Task objective: Using the listing below, keep only the lines with the word "AGND" and copy them.

Supplied data:
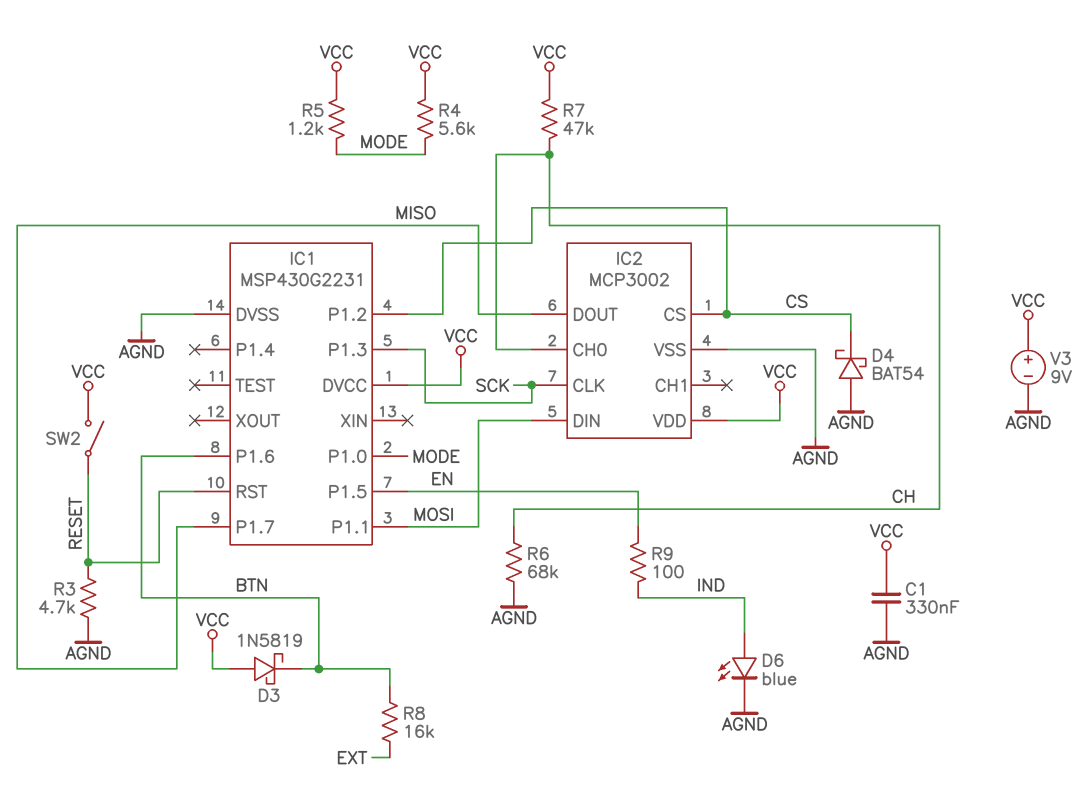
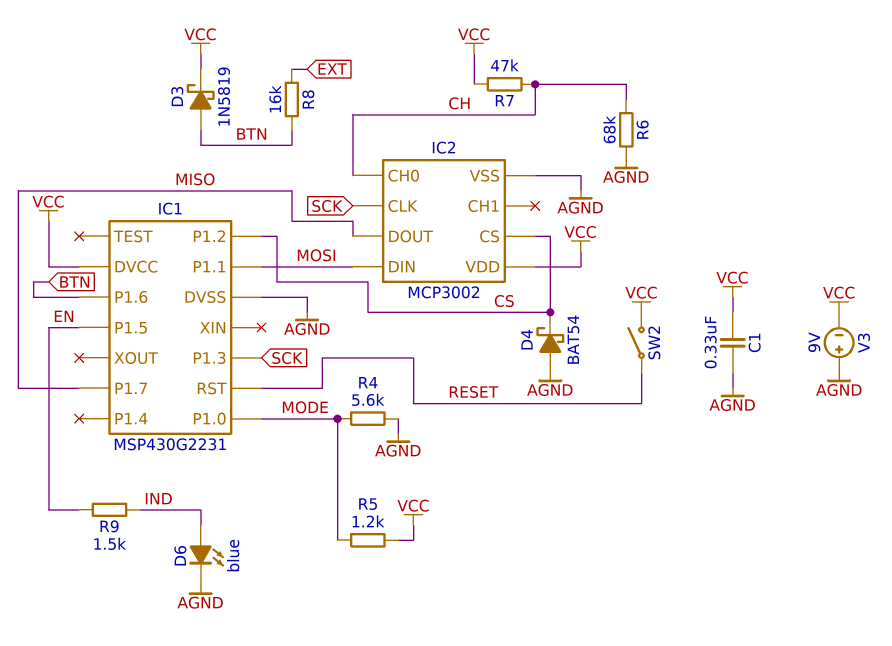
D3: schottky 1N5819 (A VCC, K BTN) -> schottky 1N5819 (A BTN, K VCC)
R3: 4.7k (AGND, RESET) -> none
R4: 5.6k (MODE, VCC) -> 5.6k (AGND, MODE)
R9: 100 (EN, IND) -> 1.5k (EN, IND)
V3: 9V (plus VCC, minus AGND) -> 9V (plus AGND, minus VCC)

Answer to the problem:
R3: 4.7k (AGND, RESET) -> none
R4: 5.6k (MODE, VCC) -> 5.6k (AGND, MODE)
V3: 9V (plus VCC, minus AGND) -> 9V (plus AGND, minus VCC)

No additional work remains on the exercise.